§ EXERCISE OBJECTIVE
Exactly as written and without the pictures, output the entries below.

§ RECORD EXCERPTS
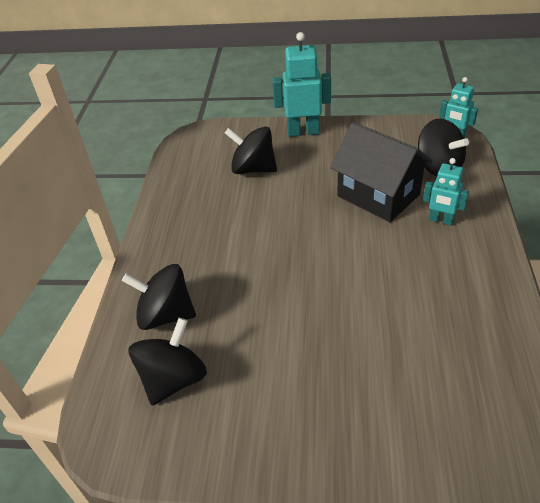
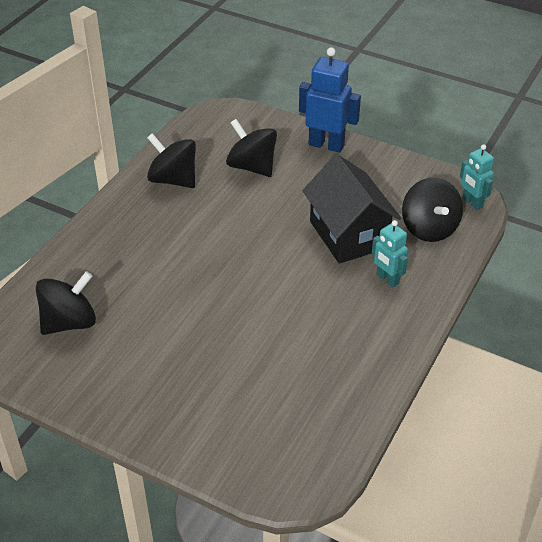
camera: 20 degrees right, 0 degrees up
black spinning top [122,264,196,330] -> black spinning top moved to [147,133,196,188]
turquoise robot [272,32,331,137] -> blue robot [299,47,361,153]

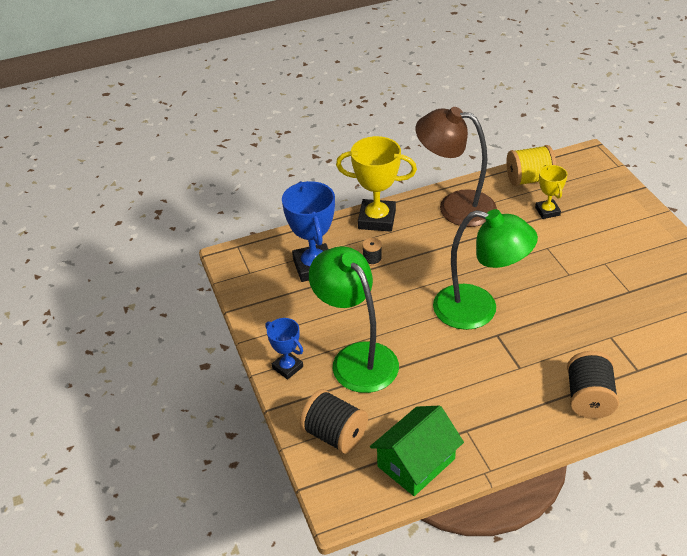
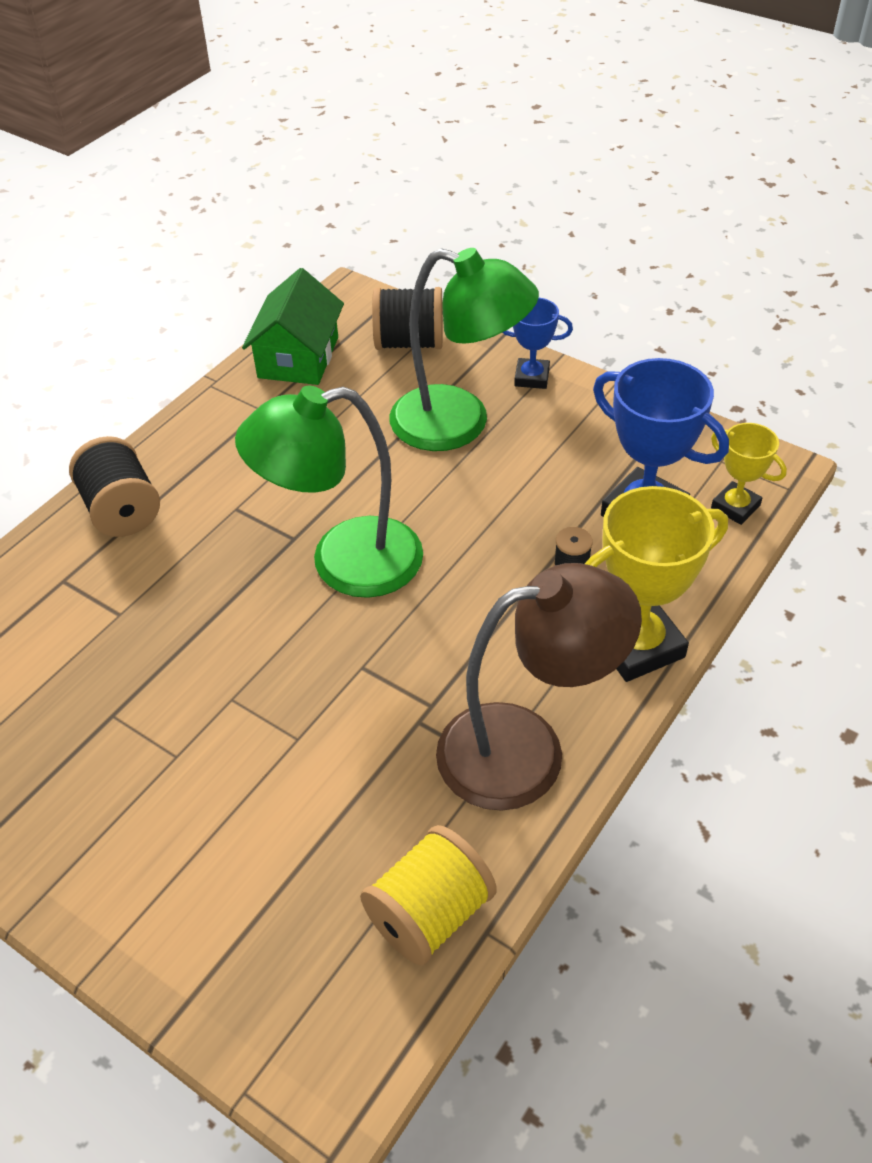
camera: 145 degrees right, 5 degrees up
yellow trophy [535,165,568,219] -> yellow trophy moved to [711,423,787,525]

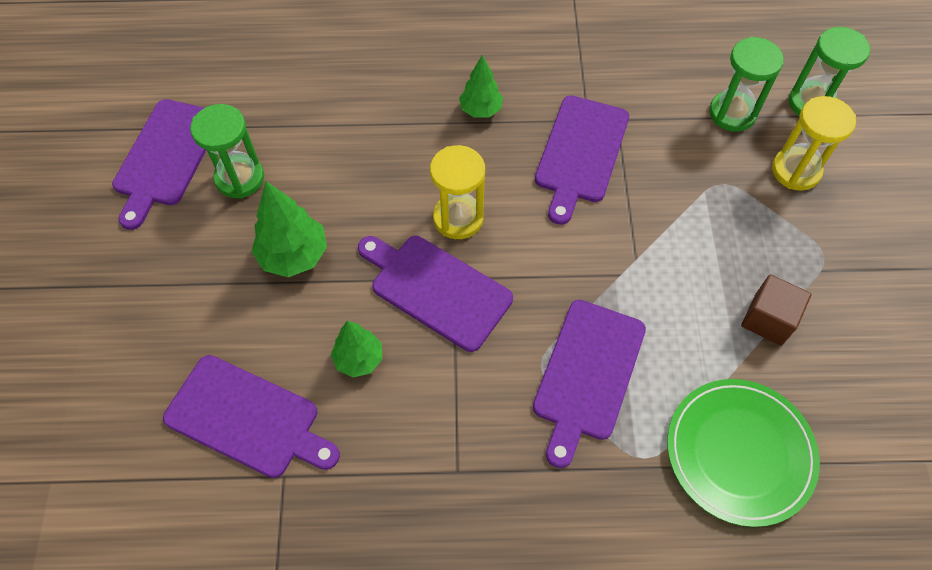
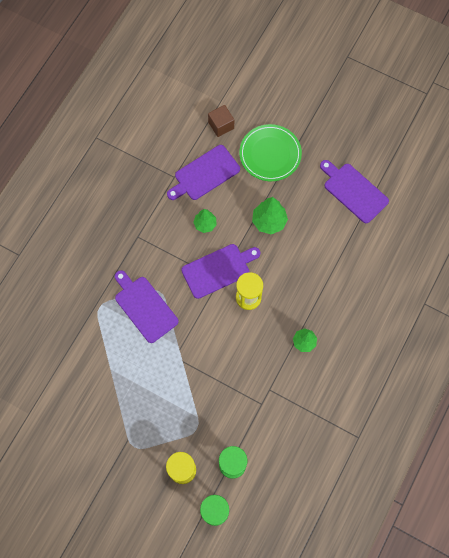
camera: 120 degrees right, 10 degrees up
green hourglass [190,104,264,199] -> none
purple cutting board [535,95,629,225] -> none
green plate [667,379,820,527] -> green plate moved to [239,124,302,181]
brown cube [741,274,811,346] -> brown cube moved to [208,105,234,137]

§ SOLUTION FOR THIS TASK
camera: 20 degrees right, 0 degrees up
black spinning top [122,264,196,330] -> black spinning top moved to [147,133,196,188]
turquoise robot [272,32,331,137] -> blue robot [299,47,361,153]

camera: 145 degrees right, 5 degrees up
yellow trophy [535,165,568,219] -> yellow trophy moved to [711,423,787,525]

camera: 120 degrees right, 10 degrees up
green hourglass [190,104,264,199] -> none
purple cutting board [535,95,629,225] -> none
green plate [667,379,820,527] -> green plate moved to [239,124,302,181]
brown cube [741,274,811,346] -> brown cube moved to [208,105,234,137]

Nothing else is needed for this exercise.